--- Entries provided Enclosed Below ---
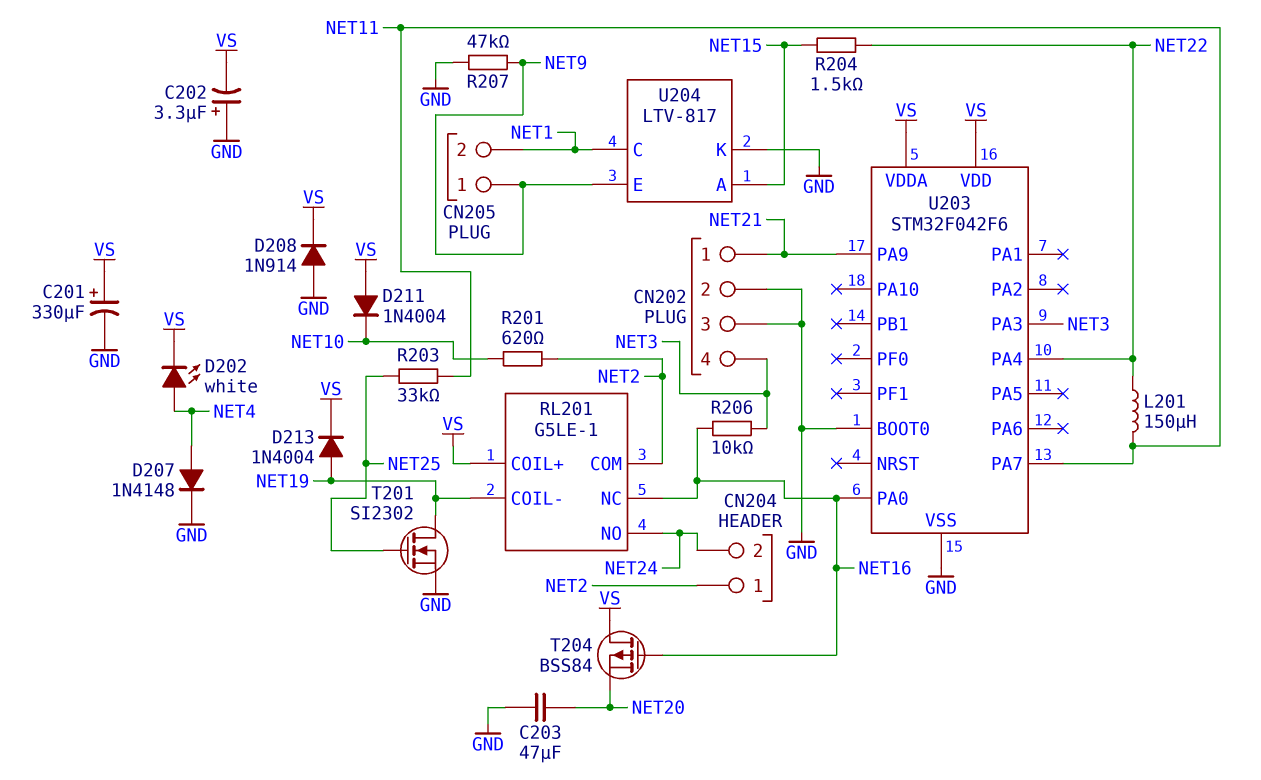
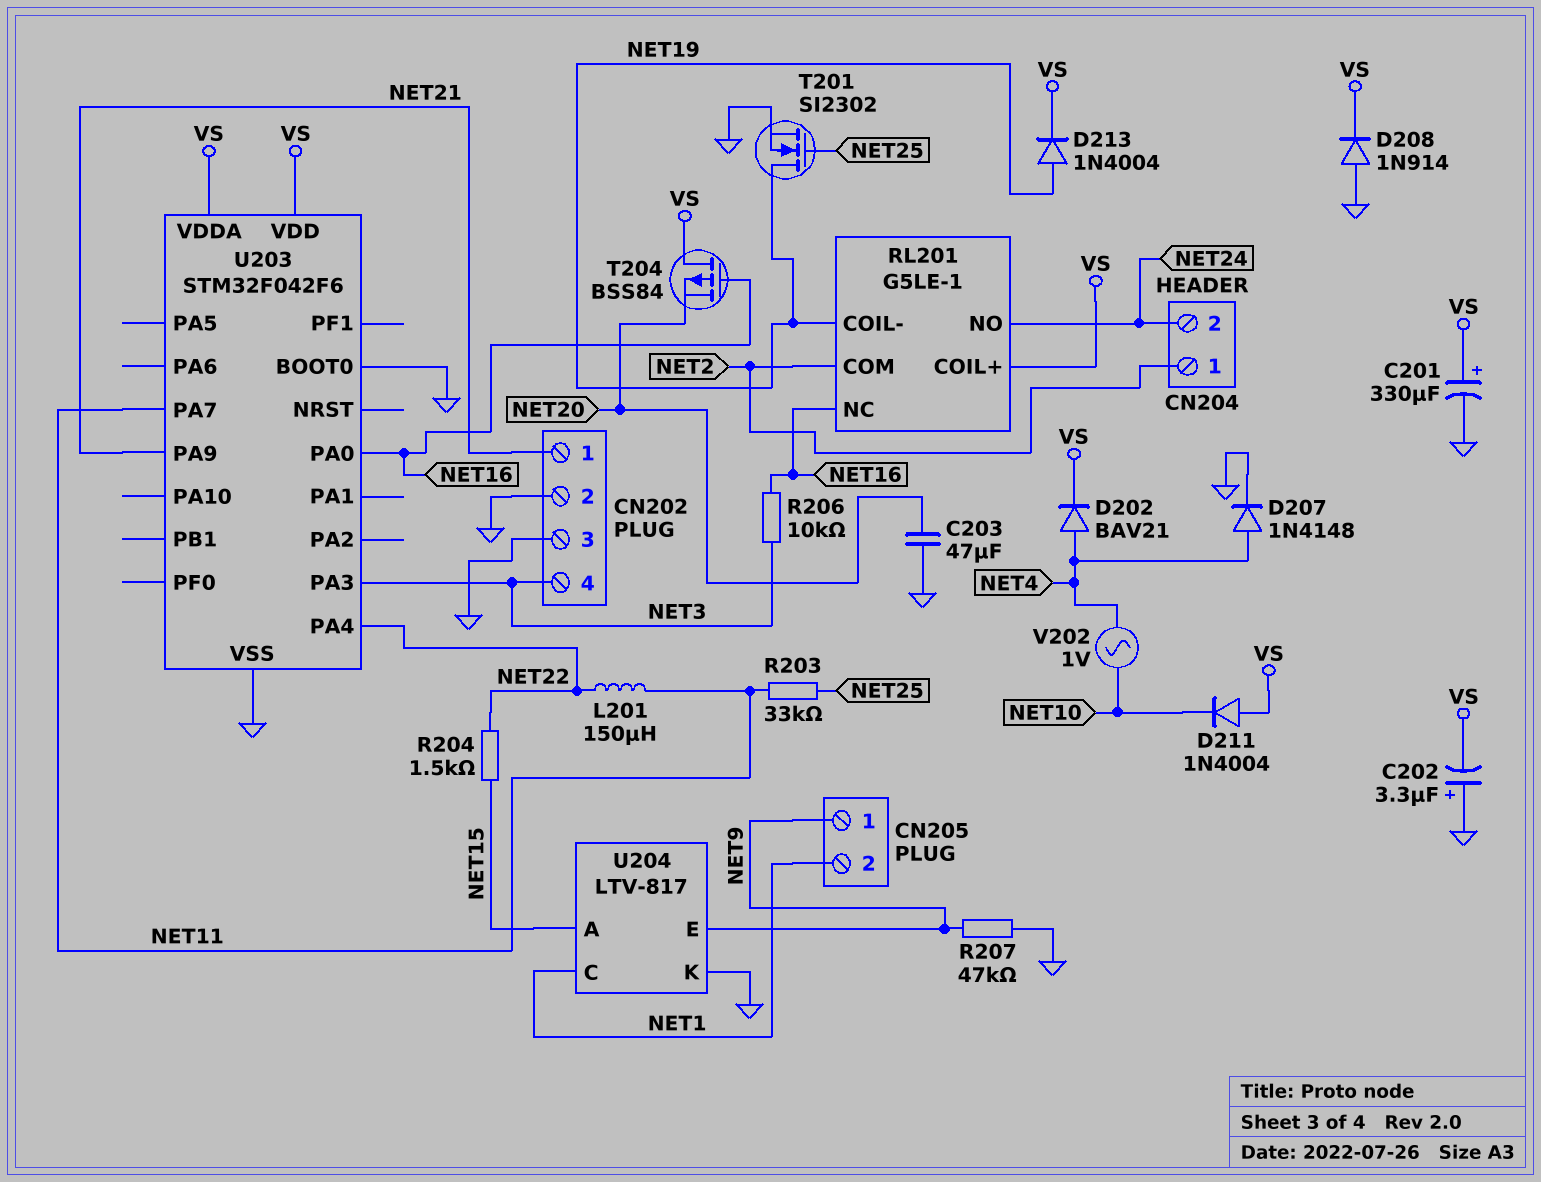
D202: LED white (A NET4, K VS) -> diode BAV21 (A NET4, K VS)
R201: 620 (NET2, NET10) -> none
V202: none -> AC 1V (NET4, NET10)

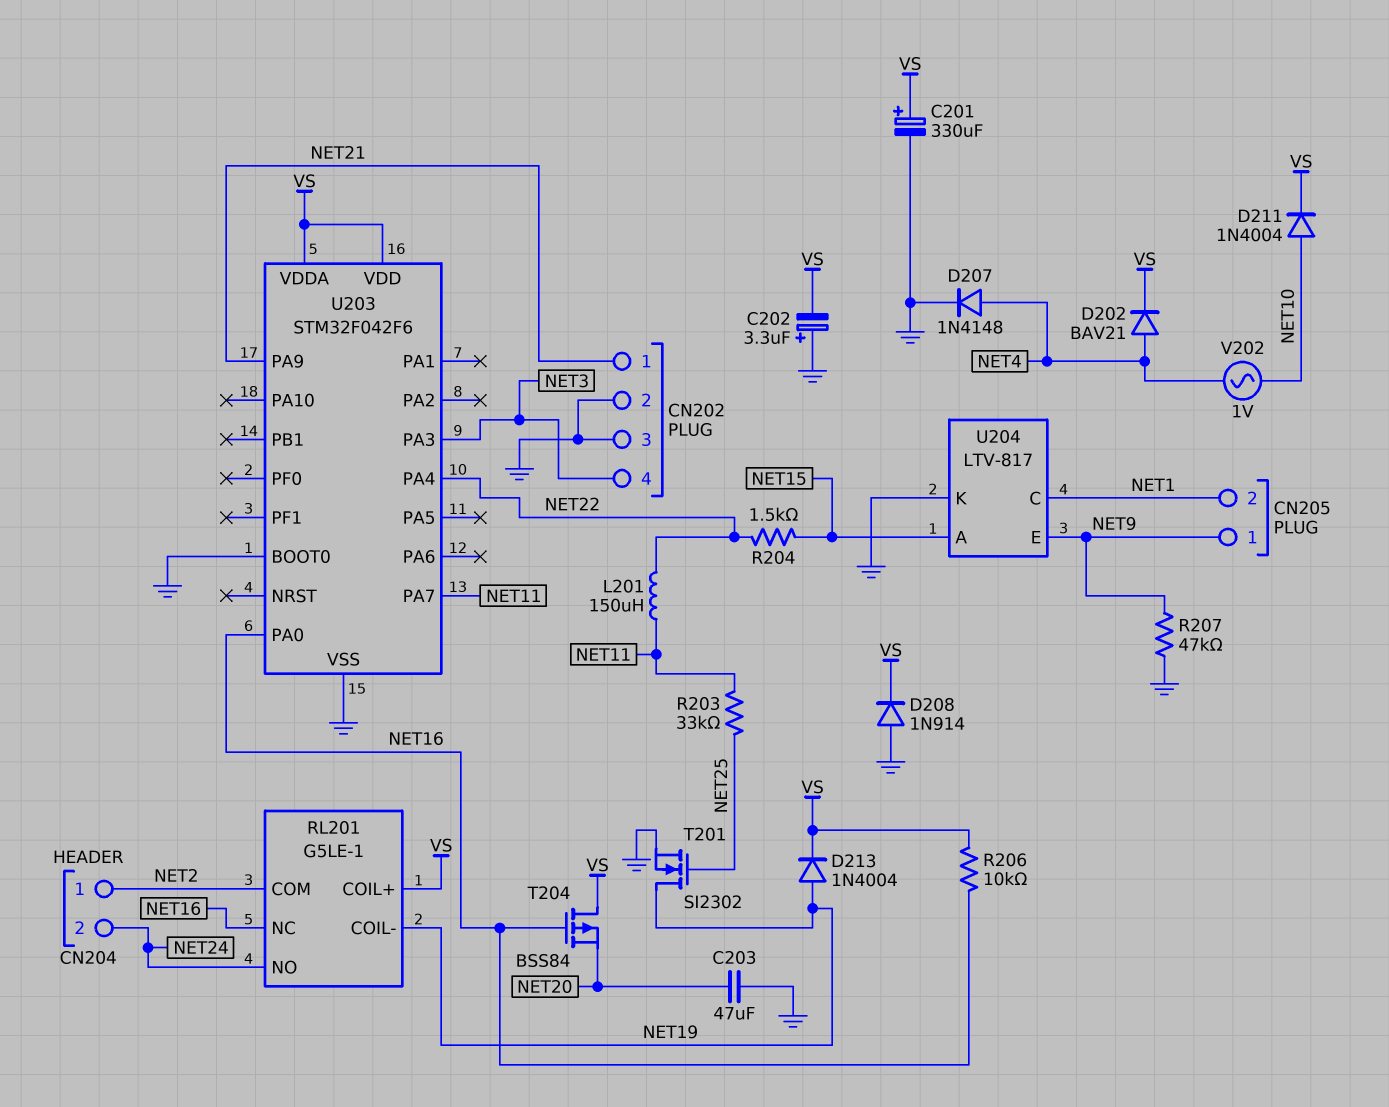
D211: diode 1N4004 (A VS, K NET10) -> diode 1N4004 (A NET10, K VS)
R206: 10k (NET3, NET16) -> 10k (NET16, VS)

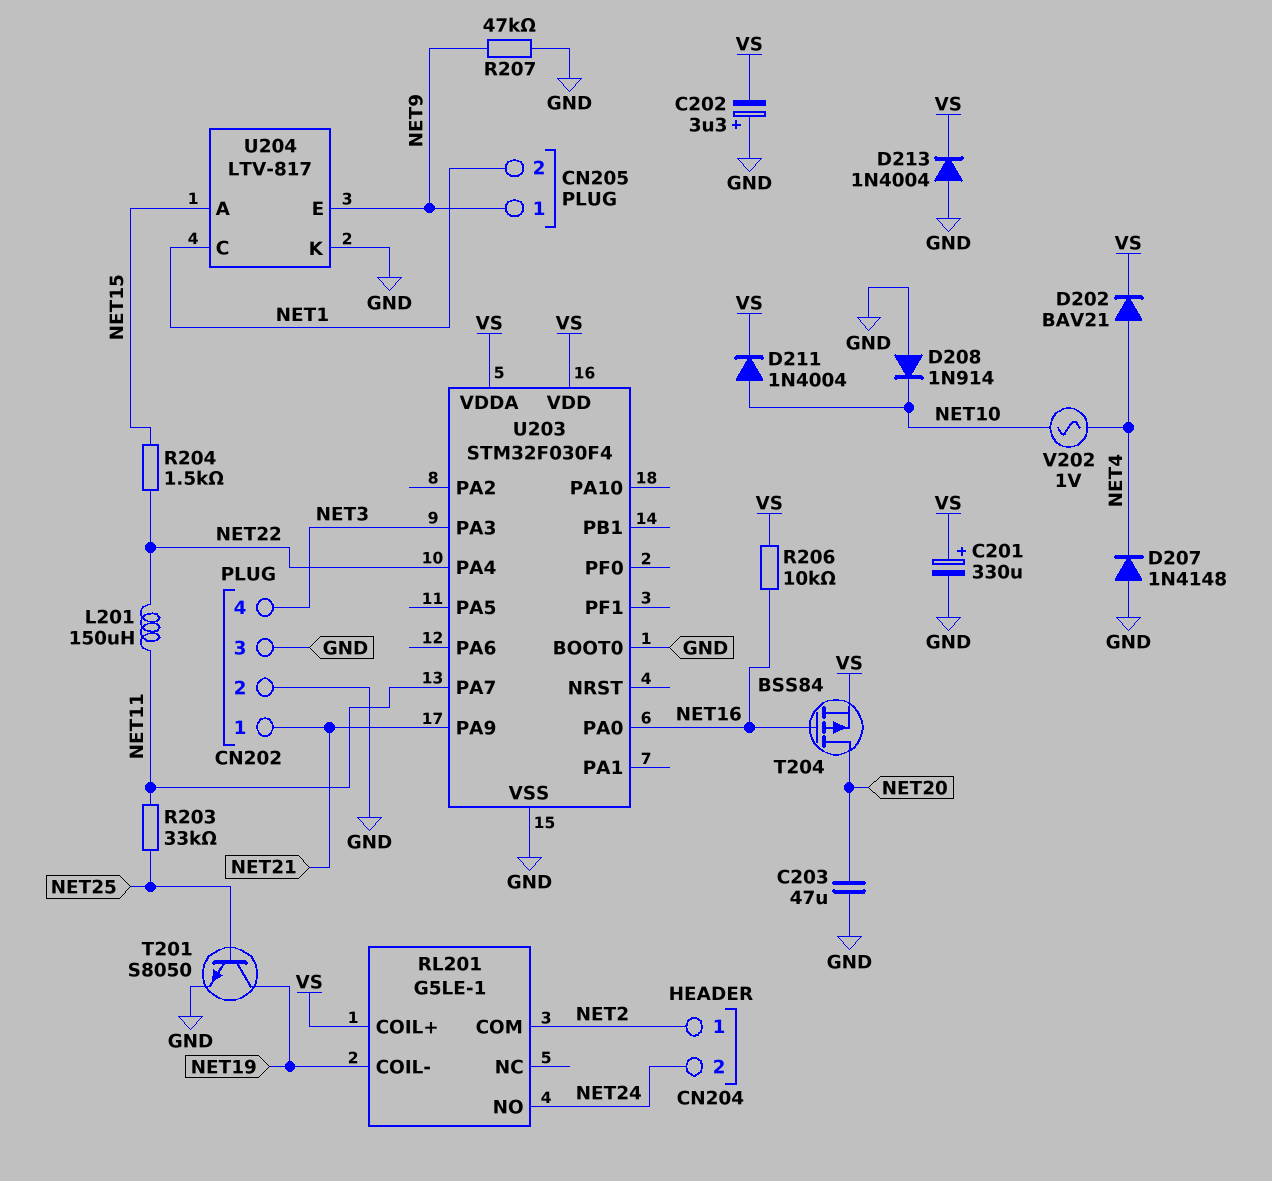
D207: diode 1N4148 (A NET4, K GND) -> diode 1N4148 (A GND, K NET4)
D208: diode 1N914 (A GND, K VS) -> diode 1N914 (A GND, K NET10)
D213: diode 1N4004 (A NET19, K VS) -> diode 1N4004 (A GND, K VS)
RL201 pin NC: NET16 -> none
T201: NMOS SI2302 (G NET25, D NET19, S GND) -> NPN S8050 (B NET25, C NET19, E GND)
T204: PMOS BSS84 (G NET16, D VS, S NET20) -> PMOS BSS84 (G NET16, D NET20, S VS)
U203: STM32F042F6 -> STM32F030F4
--- End of Enclosed Entries provided ---
[Task to complete] Retype the records exactly, but skip the pictures.

[Written answer]
D202: LED white (A NET4, K VS) -> diode BAV21 (A NET4, K VS)
R201: 620 (NET2, NET10) -> none
V202: none -> AC 1V (NET4, NET10)

D211: diode 1N4004 (A VS, K NET10) -> diode 1N4004 (A NET10, K VS)
R206: 10k (NET3, NET16) -> 10k (NET16, VS)

D207: diode 1N4148 (A NET4, K GND) -> diode 1N4148 (A GND, K NET4)
D208: diode 1N914 (A GND, K VS) -> diode 1N914 (A GND, K NET10)
D213: diode 1N4004 (A NET19, K VS) -> diode 1N4004 (A GND, K VS)
RL201 pin NC: NET16 -> none
T201: NMOS SI2302 (G NET25, D NET19, S GND) -> NPN S8050 (B NET25, C NET19, E GND)
T204: PMOS BSS84 (G NET16, D VS, S NET20) -> PMOS BSS84 (G NET16, D NET20, S VS)
U203: STM32F042F6 -> STM32F030F4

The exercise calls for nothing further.